* **Exercise**: Exactly as they appear, write the lines from the one containing "yellow carton: 8 -> 7" to the final line of the entries, leaving pictures out.

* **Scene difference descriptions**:
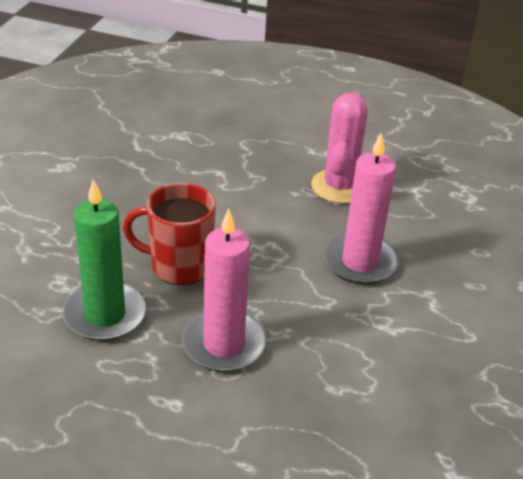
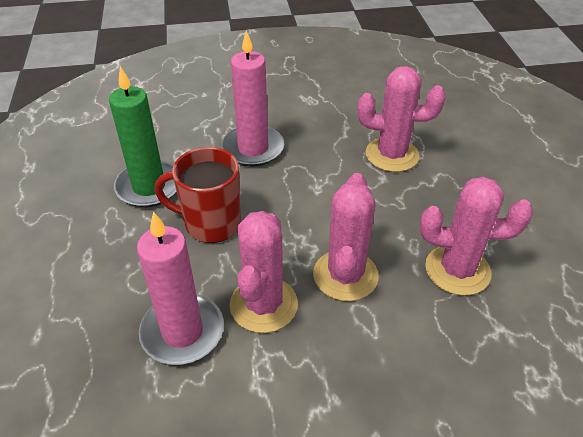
pink cactus: 1 -> 4

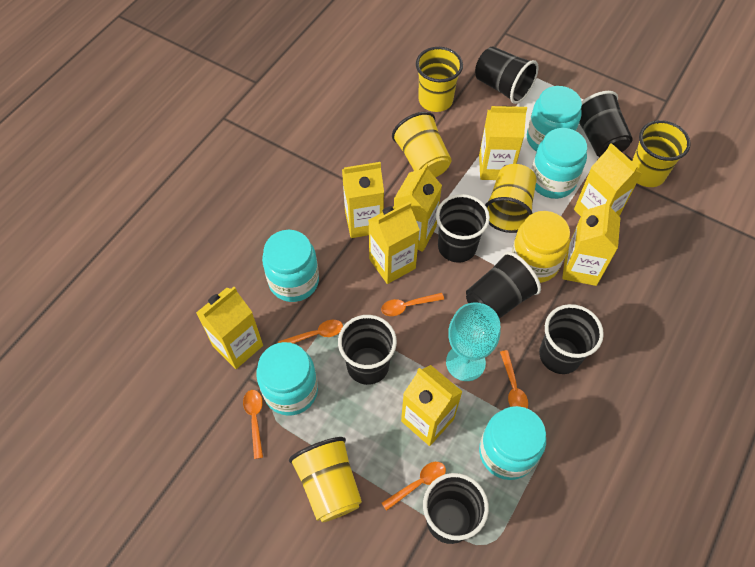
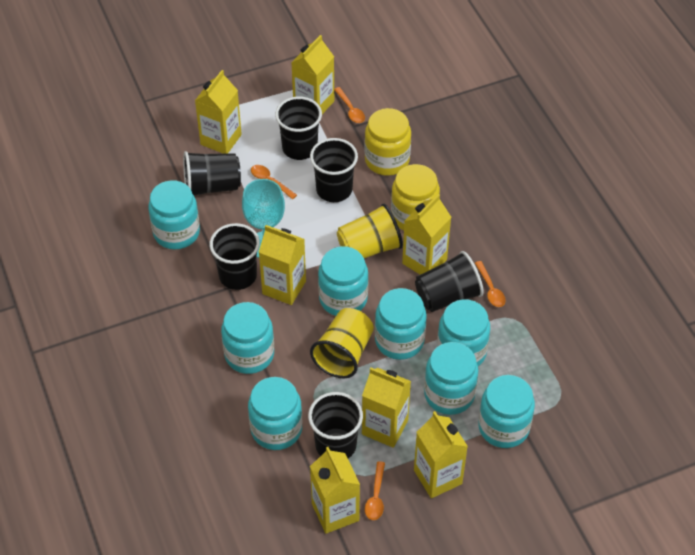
black cup: 7 -> 6
orange spoon: 5 -> 4
turquoise jar: 5 -> 8
yellow carton: 8 -> 7
yellow cup: 5 -> 2
yellow jar: 1 -> 2

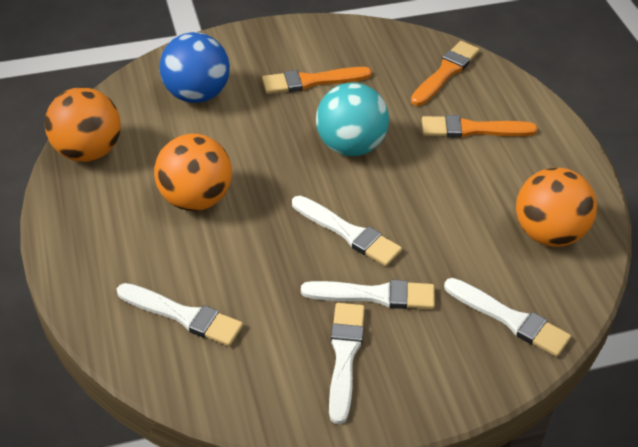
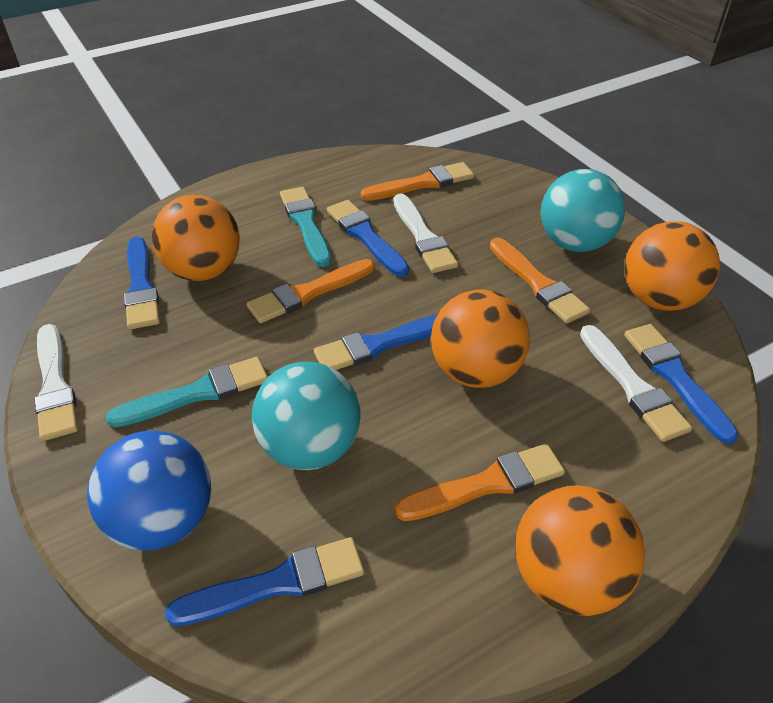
blue brush: 0 -> 5
orange ball: 3 -> 4
orange brush: 3 -> 4
turquoise ball: 1 -> 2
turquoise brush: 0 -> 2
white brush: 5 -> 3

* **Task result**:
yellow carton: 8 -> 7
yellow cup: 5 -> 2
yellow jar: 1 -> 2

blue brush: 0 -> 5
orange ball: 3 -> 4
orange brush: 3 -> 4
turquoise ball: 1 -> 2
turquoise brush: 0 -> 2
white brush: 5 -> 3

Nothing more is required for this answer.